- The problem
In the entries below, find the line with "IC2 pin TRIG: OSC -> IC2/CV" and the line with "Q4: PNP BD140". Return those two lines and all lines between them, exactly.

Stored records
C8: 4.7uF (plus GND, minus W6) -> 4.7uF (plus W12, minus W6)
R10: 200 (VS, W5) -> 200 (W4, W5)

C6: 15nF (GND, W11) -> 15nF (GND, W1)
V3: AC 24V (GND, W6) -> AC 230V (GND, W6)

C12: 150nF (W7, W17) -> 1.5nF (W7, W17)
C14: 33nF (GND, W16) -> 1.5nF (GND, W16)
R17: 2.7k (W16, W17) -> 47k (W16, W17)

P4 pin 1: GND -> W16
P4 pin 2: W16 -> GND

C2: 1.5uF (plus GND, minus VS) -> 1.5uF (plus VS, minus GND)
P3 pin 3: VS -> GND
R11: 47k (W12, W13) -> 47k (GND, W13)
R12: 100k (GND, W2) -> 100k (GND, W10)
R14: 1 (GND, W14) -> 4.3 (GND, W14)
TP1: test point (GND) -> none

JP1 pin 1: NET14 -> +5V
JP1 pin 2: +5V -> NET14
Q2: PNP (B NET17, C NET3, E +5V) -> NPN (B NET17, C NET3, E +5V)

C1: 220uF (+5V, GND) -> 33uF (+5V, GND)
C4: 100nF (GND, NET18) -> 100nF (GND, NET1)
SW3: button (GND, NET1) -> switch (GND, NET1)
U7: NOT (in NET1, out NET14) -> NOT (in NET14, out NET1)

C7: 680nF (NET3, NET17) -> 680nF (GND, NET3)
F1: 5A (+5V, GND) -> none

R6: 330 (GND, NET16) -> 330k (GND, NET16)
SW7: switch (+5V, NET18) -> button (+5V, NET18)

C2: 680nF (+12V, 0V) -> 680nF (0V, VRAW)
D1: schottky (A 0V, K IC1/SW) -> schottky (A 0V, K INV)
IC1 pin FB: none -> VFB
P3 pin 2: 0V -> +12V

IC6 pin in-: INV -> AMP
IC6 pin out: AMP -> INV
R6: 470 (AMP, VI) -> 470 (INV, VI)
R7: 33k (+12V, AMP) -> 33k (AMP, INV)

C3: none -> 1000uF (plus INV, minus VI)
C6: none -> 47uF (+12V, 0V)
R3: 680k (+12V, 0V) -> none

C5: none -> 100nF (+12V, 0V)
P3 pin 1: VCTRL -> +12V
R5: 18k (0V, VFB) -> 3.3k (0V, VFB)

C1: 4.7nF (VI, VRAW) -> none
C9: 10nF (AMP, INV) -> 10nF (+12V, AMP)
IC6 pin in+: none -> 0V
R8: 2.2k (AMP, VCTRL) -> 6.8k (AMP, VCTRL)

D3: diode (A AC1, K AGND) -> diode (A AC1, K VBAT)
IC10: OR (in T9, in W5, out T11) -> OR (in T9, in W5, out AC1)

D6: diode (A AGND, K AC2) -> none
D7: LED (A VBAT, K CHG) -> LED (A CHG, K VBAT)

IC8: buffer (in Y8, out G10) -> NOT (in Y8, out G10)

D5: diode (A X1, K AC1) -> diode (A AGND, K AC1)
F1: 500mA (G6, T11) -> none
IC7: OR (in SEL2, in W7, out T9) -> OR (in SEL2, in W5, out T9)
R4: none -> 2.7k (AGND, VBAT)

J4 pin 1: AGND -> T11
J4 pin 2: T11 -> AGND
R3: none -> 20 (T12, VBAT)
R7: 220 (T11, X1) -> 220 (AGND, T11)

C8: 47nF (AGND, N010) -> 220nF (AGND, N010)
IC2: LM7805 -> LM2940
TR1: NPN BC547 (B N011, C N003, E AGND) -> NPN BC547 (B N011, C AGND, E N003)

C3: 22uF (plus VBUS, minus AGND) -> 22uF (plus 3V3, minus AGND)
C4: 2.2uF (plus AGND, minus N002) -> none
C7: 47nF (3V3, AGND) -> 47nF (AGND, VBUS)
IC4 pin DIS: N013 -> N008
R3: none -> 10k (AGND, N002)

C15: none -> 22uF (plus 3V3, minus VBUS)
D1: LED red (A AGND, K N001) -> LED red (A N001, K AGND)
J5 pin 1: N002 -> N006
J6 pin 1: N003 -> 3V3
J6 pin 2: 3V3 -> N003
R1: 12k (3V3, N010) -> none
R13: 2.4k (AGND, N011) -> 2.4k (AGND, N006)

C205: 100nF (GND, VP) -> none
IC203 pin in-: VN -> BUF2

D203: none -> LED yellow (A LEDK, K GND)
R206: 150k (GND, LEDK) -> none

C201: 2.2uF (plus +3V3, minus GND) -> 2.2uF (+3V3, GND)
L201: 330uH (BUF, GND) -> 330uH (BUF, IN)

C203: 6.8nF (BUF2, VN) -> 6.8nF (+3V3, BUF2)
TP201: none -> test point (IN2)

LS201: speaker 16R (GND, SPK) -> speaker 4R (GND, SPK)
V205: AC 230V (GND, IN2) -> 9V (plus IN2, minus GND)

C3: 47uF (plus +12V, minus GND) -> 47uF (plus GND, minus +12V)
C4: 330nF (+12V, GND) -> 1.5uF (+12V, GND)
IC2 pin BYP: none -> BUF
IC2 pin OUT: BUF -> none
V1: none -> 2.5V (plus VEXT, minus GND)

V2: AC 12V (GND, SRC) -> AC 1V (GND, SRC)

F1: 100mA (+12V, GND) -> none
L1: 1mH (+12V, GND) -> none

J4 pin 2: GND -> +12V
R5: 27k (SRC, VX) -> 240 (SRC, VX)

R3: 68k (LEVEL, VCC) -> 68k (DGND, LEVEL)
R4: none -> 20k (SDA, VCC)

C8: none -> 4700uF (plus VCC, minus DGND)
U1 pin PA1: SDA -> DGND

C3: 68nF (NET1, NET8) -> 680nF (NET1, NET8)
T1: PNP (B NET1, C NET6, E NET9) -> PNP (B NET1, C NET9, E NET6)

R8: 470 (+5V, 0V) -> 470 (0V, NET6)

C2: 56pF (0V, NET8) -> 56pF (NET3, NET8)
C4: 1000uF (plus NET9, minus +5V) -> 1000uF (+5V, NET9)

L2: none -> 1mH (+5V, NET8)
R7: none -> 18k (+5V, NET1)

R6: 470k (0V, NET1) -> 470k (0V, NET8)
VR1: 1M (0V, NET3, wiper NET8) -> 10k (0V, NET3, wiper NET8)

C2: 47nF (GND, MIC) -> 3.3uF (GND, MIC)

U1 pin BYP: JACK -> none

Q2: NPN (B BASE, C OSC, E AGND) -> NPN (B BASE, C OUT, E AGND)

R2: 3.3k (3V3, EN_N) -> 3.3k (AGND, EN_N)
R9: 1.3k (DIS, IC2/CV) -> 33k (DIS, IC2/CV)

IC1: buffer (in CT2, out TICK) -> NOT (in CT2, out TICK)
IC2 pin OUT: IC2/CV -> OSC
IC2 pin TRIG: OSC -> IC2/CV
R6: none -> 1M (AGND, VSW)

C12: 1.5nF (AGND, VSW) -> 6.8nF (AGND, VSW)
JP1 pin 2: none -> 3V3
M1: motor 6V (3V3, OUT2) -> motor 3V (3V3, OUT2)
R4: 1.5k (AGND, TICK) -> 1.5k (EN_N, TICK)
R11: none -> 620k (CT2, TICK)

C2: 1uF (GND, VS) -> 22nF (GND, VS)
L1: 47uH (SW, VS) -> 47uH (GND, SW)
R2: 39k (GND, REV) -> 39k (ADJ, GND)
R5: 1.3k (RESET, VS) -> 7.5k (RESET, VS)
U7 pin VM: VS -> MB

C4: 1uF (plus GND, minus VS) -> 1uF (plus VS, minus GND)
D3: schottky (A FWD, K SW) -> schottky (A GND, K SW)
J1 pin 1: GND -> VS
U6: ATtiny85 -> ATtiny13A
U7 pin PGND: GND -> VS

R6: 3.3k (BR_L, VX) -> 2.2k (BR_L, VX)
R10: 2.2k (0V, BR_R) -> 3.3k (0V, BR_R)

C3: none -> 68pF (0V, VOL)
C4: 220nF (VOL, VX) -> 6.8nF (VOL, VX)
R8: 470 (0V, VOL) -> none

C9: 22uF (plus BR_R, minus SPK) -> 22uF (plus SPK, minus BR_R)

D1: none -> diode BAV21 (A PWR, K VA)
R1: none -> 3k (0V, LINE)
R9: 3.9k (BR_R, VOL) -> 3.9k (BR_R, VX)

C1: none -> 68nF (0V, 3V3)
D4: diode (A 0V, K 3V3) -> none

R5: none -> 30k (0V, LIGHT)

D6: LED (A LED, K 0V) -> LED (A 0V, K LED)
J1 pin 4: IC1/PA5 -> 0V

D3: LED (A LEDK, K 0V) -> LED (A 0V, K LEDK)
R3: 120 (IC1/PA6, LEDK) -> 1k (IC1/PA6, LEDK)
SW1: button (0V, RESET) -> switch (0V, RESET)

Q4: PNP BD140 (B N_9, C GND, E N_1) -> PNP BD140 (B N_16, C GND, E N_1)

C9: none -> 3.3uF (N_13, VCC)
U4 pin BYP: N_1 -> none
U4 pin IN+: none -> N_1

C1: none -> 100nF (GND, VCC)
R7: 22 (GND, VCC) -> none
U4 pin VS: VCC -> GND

- Output of the exercise
IC2 pin TRIG: OSC -> IC2/CV
R6: none -> 1M (AGND, VSW)

C12: 1.5nF (AGND, VSW) -> 6.8nF (AGND, VSW)
JP1 pin 2: none -> 3V3
M1: motor 6V (3V3, OUT2) -> motor 3V (3V3, OUT2)
R4: 1.5k (AGND, TICK) -> 1.5k (EN_N, TICK)
R11: none -> 620k (CT2, TICK)

C2: 1uF (GND, VS) -> 22nF (GND, VS)
L1: 47uH (SW, VS) -> 47uH (GND, SW)
R2: 39k (GND, REV) -> 39k (ADJ, GND)
R5: 1.3k (RESET, VS) -> 7.5k (RESET, VS)
U7 pin VM: VS -> MB

C4: 1uF (plus GND, minus VS) -> 1uF (plus VS, minus GND)
D3: schottky (A FWD, K SW) -> schottky (A GND, K SW)
J1 pin 1: GND -> VS
U6: ATtiny85 -> ATtiny13A
U7 pin PGND: GND -> VS

R6: 3.3k (BR_L, VX) -> 2.2k (BR_L, VX)
R10: 2.2k (0V, BR_R) -> 3.3k (0V, BR_R)

C3: none -> 68pF (0V, VOL)
C4: 220nF (VOL, VX) -> 6.8nF (VOL, VX)
R8: 470 (0V, VOL) -> none

C9: 22uF (plus BR_R, minus SPK) -> 22uF (plus SPK, minus BR_R)

D1: none -> diode BAV21 (A PWR, K VA)
R1: none -> 3k (0V, LINE)
R9: 3.9k (BR_R, VOL) -> 3.9k (BR_R, VX)

C1: none -> 68nF (0V, 3V3)
D4: diode (A 0V, K 3V3) -> none

R5: none -> 30k (0V, LIGHT)

D6: LED (A LED, K 0V) -> LED (A 0V, K LED)
J1 pin 4: IC1/PA5 -> 0V

D3: LED (A LEDK, K 0V) -> LED (A 0V, K LEDK)
R3: 120 (IC1/PA6, LEDK) -> 1k (IC1/PA6, LEDK)
SW1: button (0V, RESET) -> switch (0V, RESET)

Q4: PNP BD140 (B N_9, C GND, E N_1) -> PNP BD140 (B N_16, C GND, E N_1)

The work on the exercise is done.